**WHAT YOU ARE ASKED TO DO**.
Give back an exact copy of the lines in the records below, from the line that has "What was the blue" through the line that has "The second view lost the purple", and nothing besides.

**SOURCE DATA**.
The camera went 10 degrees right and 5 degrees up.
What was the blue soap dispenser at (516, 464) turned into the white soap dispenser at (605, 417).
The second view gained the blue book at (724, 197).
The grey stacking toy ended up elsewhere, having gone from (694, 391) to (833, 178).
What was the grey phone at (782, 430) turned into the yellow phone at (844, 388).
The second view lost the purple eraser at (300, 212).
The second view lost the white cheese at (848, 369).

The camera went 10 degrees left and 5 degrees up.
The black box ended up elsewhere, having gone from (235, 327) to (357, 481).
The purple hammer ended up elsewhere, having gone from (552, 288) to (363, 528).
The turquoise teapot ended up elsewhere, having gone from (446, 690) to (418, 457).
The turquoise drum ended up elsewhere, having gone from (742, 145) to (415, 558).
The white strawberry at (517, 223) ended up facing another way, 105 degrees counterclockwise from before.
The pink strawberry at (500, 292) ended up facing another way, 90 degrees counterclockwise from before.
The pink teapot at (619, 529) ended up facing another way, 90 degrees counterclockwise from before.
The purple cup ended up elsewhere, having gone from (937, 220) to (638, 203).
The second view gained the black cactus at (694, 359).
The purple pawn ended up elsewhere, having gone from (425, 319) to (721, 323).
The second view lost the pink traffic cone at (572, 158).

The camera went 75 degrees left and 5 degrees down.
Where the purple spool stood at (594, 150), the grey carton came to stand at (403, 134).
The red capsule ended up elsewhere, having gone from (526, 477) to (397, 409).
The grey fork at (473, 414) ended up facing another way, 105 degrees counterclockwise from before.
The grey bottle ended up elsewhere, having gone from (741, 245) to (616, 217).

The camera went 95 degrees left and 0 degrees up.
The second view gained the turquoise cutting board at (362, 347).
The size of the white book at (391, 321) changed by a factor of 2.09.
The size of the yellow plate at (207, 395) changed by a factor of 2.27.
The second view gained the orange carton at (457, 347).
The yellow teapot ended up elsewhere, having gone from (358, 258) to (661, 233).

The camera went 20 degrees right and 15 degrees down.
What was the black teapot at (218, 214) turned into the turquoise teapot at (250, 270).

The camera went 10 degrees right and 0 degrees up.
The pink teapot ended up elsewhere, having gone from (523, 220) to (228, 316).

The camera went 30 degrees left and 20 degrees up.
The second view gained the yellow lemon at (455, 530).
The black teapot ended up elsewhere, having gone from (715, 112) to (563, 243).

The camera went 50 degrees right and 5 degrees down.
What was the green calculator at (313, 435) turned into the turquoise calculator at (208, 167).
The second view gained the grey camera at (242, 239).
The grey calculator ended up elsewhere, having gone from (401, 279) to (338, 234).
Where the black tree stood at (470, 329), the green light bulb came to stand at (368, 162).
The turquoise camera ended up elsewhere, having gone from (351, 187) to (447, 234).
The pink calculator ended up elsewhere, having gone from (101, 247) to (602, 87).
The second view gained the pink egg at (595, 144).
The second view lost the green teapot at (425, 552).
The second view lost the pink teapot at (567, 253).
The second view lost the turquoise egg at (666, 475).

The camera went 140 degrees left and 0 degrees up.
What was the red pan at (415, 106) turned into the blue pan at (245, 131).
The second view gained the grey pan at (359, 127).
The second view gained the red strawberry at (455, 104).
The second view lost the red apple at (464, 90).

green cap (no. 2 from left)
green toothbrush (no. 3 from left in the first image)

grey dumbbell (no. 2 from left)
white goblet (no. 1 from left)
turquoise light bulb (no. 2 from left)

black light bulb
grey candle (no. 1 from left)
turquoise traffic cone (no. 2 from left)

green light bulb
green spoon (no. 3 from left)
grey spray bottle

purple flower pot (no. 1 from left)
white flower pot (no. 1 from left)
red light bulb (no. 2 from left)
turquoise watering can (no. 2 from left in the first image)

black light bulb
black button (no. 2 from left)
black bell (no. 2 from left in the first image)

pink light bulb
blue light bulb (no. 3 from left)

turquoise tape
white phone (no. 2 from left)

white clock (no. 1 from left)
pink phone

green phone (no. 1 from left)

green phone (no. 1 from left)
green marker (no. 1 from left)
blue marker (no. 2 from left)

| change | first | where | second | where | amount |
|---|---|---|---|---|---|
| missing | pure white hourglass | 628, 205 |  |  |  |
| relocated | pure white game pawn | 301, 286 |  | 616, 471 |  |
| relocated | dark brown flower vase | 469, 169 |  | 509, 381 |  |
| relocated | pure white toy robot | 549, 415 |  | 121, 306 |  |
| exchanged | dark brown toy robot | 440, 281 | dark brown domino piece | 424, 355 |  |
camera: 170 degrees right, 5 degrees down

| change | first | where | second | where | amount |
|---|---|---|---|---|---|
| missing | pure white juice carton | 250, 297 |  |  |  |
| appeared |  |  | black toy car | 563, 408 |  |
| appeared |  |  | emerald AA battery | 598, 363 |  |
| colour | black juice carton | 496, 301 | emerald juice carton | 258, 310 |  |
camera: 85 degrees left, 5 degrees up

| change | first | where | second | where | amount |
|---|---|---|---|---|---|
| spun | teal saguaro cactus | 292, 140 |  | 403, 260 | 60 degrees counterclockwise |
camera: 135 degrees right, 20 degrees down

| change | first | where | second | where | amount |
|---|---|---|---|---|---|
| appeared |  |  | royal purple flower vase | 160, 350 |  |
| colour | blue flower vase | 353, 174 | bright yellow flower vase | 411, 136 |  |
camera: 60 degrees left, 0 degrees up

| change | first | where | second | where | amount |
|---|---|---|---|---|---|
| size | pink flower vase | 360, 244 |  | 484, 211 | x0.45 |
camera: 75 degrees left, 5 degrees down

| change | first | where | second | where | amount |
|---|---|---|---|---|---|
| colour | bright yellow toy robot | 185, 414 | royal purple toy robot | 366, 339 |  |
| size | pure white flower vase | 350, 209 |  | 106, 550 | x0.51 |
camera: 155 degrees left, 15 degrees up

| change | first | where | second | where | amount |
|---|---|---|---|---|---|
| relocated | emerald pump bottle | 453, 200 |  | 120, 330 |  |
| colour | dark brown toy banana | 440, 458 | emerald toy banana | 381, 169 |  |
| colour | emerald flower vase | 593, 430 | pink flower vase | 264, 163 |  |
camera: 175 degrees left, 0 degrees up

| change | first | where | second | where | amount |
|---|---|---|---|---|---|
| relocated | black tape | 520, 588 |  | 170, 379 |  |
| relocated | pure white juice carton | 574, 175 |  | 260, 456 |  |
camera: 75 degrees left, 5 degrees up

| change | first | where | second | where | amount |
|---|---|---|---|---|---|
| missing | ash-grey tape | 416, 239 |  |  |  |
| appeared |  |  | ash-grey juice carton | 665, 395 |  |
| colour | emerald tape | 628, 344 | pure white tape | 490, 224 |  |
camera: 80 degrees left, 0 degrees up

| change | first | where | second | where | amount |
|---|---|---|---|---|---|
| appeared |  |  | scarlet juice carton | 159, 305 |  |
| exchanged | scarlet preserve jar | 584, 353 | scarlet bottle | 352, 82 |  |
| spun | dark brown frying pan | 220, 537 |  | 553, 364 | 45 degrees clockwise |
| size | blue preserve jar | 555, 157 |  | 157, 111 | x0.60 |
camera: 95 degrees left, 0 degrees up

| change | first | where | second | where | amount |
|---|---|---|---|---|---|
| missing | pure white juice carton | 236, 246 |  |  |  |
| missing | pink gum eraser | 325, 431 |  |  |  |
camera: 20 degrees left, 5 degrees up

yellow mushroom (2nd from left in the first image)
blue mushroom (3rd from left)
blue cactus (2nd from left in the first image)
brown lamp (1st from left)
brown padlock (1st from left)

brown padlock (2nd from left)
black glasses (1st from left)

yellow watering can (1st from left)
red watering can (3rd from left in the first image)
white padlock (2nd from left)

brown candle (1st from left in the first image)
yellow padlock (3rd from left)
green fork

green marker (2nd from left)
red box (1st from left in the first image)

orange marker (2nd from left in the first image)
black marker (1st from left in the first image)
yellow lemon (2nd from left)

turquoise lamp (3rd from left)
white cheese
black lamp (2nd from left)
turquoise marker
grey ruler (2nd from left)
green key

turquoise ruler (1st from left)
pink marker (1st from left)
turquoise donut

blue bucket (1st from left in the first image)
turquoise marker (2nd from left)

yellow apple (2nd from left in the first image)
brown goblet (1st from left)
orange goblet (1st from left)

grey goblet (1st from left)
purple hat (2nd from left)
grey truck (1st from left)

**YOUR SOLUTION**.
What was the blue soap dispenser at (516, 464) turned into the white soap dispenser at (605, 417).
The second view gained the blue book at (724, 197).
The grey stacking toy ended up elsewhere, having gone from (694, 391) to (833, 178).
What was the grey phone at (782, 430) turned into the yellow phone at (844, 388).
The second view lost the purple eraser at (300, 212).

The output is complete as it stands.